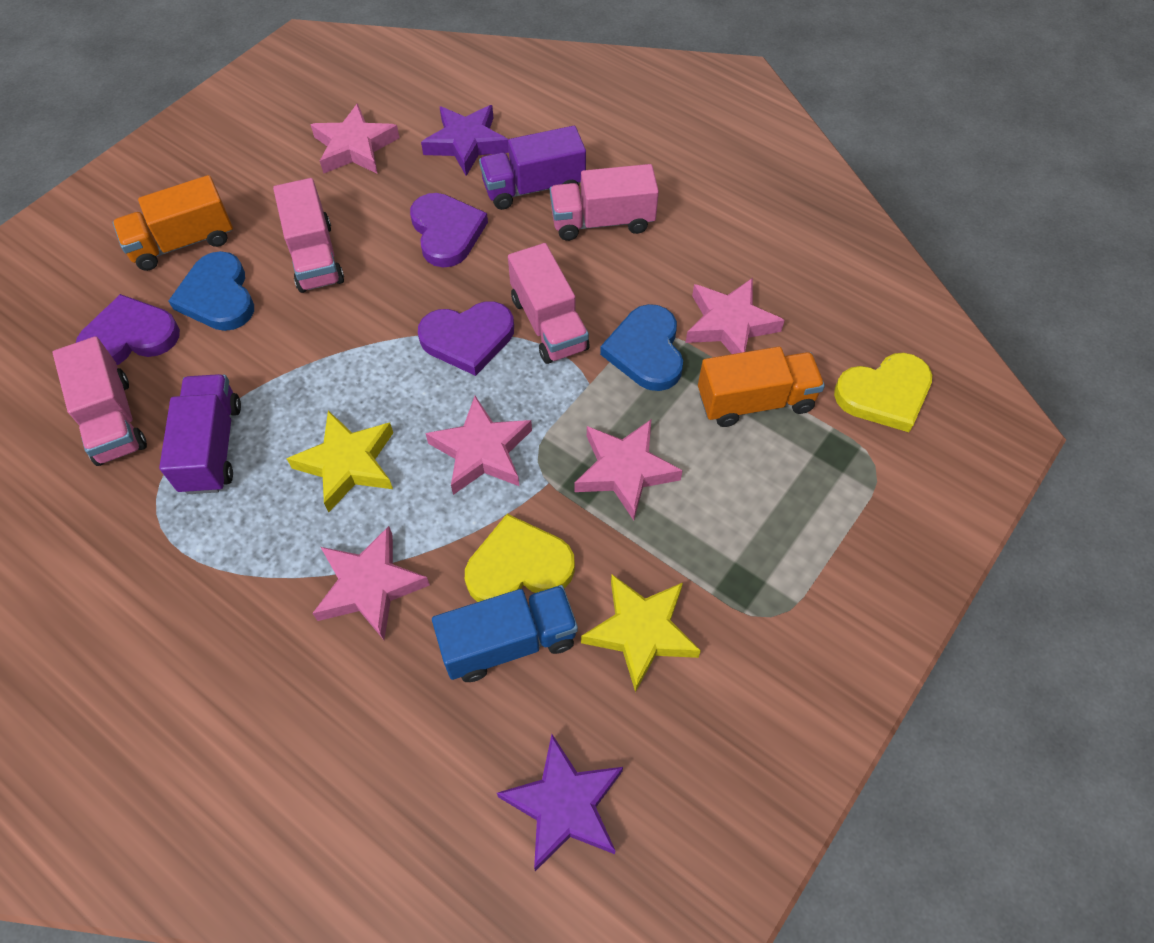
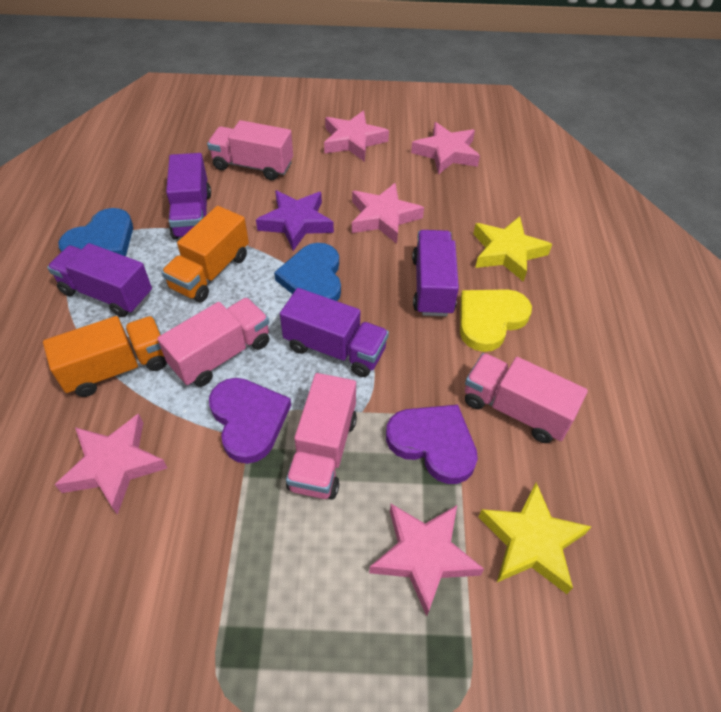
blue truck: 1 -> 0
purple heart: 3 -> 2
purple star: 2 -> 1
purple truck: 2 -> 4
yellow heart: 2 -> 1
• • •
[ASSIGNMENT] From the data above, show each line that contains "purple".

[SOLUTION TO THIS PROBLEM]
purple heart: 3 -> 2
purple star: 2 -> 1
purple truck: 2 -> 4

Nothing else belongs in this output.